Task goal: Without the images, print every line of the material below exactly as given.

Given data:
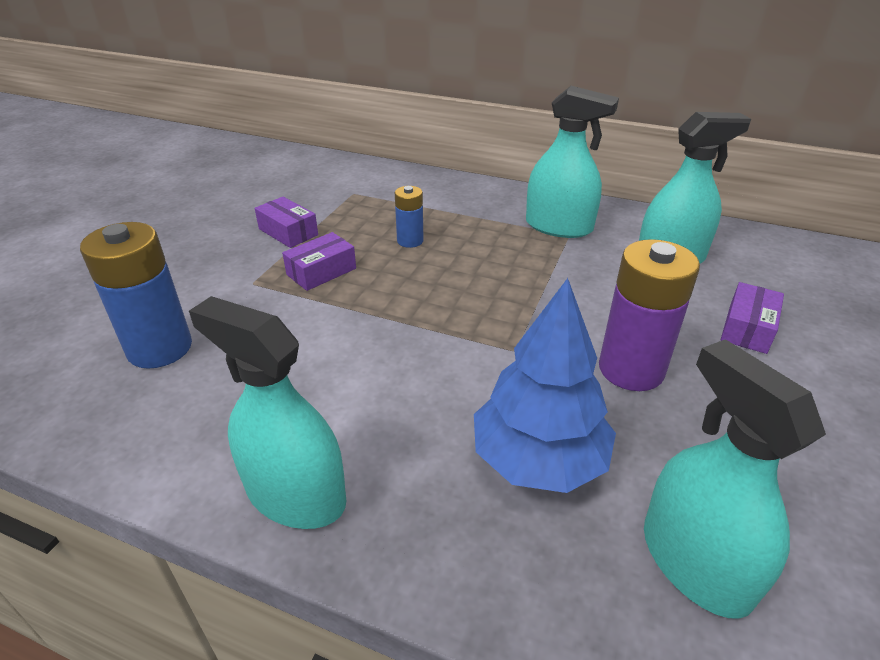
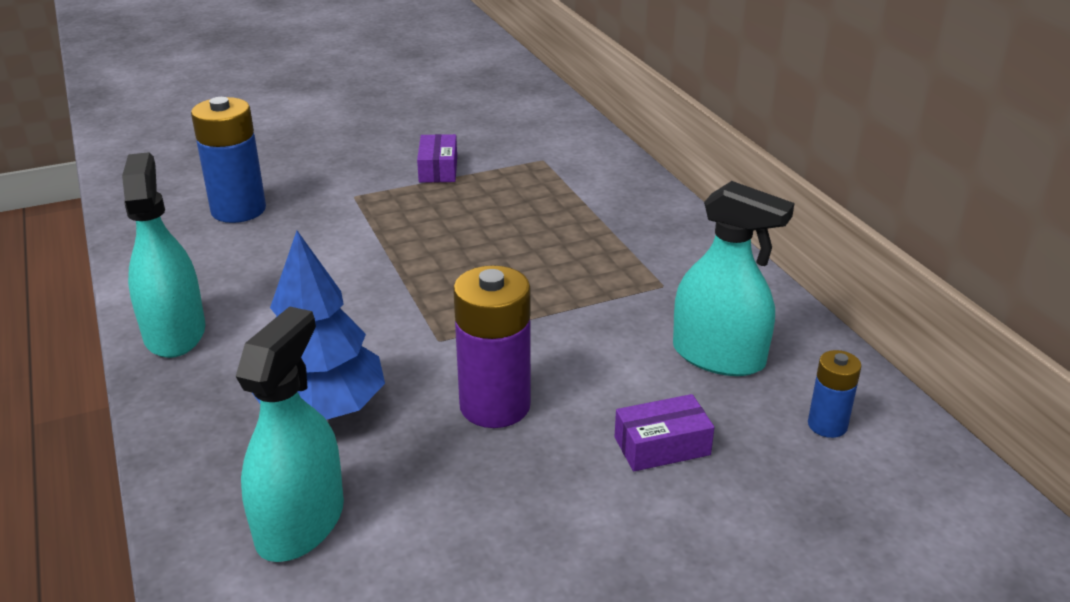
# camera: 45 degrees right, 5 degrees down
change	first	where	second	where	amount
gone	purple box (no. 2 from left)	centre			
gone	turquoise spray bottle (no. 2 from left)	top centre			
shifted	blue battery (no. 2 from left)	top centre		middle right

Solved problem:
# camera: 45 degrees right, 5 degrees down
change	first	where	second	where	amount
gone	purple box (no. 2 from left)	centre			
gone	turquoise spray bottle (no. 2 from left)	top centre			
shifted	blue battery (no. 2 from left)	top centre		middle right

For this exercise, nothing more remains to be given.